** Problem **
What you return must be an exact copy of the lines in the listing below between the line holding "The second view lost the donut" and the line holding "The toy carrot (pure", inclusive, and nothing more.

** The records **
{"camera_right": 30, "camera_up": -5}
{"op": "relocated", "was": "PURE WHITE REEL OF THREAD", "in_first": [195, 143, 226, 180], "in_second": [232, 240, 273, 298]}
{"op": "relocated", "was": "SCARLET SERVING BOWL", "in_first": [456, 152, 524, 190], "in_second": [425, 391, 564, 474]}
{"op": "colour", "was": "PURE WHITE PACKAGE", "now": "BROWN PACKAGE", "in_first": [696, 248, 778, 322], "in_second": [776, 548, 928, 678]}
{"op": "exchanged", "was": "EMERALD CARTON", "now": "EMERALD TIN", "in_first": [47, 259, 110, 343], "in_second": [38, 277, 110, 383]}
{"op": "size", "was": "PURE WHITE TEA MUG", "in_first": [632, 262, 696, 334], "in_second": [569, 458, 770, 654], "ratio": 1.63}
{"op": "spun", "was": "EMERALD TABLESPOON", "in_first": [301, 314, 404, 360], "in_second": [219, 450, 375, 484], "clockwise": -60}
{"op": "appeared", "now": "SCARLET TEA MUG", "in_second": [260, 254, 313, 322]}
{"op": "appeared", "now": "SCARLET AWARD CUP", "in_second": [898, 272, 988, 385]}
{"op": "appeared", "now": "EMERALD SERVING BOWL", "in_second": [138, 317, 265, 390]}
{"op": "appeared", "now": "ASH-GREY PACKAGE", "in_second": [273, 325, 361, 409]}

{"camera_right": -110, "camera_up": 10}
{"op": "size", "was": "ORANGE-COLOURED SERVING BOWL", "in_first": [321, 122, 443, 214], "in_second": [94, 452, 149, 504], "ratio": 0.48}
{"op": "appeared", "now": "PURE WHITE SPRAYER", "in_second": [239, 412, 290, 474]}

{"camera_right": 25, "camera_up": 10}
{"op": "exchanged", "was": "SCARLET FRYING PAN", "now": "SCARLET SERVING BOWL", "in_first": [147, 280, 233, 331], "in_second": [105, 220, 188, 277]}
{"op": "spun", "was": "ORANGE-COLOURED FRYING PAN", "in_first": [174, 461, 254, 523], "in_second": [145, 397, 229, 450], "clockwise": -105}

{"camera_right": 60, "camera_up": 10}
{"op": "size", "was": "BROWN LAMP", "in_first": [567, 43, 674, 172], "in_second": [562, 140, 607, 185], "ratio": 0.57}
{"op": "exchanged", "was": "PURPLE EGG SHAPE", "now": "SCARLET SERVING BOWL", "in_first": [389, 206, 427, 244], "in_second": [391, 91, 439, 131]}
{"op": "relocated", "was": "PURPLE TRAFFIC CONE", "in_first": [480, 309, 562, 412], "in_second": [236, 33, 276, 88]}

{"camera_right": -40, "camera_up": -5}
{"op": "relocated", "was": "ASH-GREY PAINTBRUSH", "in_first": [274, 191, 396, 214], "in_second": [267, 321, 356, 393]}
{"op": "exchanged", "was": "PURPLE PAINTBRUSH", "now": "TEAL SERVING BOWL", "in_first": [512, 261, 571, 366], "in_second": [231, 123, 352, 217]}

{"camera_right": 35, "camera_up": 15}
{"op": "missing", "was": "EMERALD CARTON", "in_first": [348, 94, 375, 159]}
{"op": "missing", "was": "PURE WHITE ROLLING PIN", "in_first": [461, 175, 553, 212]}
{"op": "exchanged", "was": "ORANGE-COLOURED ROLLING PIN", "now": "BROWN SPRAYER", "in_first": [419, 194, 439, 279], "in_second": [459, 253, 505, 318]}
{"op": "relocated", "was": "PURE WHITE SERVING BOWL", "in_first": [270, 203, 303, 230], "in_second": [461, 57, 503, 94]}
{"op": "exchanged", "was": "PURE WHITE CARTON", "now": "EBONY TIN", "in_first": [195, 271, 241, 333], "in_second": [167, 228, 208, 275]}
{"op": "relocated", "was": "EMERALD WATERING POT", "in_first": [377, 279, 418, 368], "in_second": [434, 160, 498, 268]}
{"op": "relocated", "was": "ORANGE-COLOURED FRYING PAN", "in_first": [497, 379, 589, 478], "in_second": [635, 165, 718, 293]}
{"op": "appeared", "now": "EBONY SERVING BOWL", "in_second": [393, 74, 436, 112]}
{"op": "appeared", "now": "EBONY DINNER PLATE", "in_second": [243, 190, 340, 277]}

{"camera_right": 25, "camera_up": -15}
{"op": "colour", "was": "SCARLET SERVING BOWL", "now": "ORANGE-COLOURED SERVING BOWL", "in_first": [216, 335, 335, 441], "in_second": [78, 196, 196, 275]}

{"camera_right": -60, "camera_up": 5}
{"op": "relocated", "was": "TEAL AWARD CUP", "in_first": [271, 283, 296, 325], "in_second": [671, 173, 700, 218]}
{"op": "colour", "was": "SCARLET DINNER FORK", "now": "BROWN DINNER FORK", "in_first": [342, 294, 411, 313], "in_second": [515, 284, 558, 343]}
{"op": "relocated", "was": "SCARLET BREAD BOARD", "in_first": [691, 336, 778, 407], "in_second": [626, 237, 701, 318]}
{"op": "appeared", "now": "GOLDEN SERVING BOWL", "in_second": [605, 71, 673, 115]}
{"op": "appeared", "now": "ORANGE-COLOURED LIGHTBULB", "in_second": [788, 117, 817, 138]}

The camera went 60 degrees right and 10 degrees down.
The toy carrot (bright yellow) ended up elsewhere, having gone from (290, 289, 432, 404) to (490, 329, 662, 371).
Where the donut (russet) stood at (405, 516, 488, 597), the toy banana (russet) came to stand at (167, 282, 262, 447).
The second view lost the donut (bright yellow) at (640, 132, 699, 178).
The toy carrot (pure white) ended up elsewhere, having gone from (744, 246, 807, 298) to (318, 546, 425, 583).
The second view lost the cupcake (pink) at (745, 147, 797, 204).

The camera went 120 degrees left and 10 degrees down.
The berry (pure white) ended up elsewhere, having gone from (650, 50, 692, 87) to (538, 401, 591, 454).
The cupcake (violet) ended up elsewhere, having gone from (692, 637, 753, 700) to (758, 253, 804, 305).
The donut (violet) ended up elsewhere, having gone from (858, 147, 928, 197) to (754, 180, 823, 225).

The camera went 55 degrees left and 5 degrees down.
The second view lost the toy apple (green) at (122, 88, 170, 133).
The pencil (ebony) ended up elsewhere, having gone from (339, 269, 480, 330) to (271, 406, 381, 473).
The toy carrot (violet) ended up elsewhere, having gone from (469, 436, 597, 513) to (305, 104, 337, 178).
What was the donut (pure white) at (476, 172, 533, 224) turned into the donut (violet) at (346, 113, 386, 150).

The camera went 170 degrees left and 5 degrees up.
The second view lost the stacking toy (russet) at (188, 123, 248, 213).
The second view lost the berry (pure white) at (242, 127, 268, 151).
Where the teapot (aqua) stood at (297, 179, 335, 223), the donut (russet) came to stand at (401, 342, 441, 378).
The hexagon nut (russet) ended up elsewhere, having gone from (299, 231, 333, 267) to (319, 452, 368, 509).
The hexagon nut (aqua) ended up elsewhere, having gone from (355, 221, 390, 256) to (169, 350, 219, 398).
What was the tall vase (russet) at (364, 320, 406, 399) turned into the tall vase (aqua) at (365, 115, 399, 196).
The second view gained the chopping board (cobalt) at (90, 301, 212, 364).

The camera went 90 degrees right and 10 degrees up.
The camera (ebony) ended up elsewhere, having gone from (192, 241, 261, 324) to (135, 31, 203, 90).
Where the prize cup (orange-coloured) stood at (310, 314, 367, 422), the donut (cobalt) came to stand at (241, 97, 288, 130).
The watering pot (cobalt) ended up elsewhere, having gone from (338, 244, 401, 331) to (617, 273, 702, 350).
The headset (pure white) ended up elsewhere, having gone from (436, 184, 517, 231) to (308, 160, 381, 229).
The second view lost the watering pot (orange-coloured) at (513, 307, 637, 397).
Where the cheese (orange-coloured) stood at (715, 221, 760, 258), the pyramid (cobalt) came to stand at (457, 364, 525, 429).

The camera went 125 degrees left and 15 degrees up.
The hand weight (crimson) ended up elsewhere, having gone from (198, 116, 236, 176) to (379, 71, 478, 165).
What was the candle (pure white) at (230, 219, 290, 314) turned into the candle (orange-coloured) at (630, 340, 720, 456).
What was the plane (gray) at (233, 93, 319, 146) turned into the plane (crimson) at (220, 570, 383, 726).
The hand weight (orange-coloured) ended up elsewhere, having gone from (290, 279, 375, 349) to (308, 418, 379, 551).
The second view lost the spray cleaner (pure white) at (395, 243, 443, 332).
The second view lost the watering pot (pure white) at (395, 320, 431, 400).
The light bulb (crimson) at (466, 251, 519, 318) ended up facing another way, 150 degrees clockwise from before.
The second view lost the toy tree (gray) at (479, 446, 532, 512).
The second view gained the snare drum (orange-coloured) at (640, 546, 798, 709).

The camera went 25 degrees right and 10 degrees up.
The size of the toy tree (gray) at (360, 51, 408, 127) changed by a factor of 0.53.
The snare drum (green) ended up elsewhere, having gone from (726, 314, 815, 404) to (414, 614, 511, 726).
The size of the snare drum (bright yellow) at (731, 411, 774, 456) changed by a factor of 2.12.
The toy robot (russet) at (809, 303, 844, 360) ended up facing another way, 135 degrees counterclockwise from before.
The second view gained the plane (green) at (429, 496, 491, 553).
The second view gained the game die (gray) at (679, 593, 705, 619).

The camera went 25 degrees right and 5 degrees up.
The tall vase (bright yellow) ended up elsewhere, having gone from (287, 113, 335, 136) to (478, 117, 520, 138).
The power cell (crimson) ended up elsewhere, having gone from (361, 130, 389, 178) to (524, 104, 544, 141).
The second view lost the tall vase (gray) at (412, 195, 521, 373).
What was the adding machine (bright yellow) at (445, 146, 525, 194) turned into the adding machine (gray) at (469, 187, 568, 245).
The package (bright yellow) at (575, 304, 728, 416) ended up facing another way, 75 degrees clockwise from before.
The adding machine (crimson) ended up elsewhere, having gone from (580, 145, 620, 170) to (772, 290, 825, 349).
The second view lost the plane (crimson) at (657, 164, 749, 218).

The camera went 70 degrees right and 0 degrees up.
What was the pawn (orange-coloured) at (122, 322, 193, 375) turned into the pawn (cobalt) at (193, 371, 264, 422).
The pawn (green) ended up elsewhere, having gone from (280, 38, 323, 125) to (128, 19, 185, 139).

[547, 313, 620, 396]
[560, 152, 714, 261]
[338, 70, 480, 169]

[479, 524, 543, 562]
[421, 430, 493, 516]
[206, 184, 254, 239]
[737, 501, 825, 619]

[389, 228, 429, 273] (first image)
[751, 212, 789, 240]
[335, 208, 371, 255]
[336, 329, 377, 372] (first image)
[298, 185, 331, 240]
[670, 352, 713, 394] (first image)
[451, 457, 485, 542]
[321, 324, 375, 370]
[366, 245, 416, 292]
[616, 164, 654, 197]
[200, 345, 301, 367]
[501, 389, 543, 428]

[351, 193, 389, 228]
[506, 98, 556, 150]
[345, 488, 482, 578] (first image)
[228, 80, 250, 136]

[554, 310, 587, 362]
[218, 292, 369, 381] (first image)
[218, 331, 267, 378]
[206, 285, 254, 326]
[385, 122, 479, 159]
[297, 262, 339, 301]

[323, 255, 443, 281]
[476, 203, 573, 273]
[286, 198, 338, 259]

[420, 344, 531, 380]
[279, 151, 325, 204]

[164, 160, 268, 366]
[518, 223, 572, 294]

** Solution **
The second view lost the donut (bright yellow) at (640, 132, 699, 178).
The toy carrot (pure white) ended up elsewhere, having gone from (744, 246, 807, 298) to (318, 546, 425, 583).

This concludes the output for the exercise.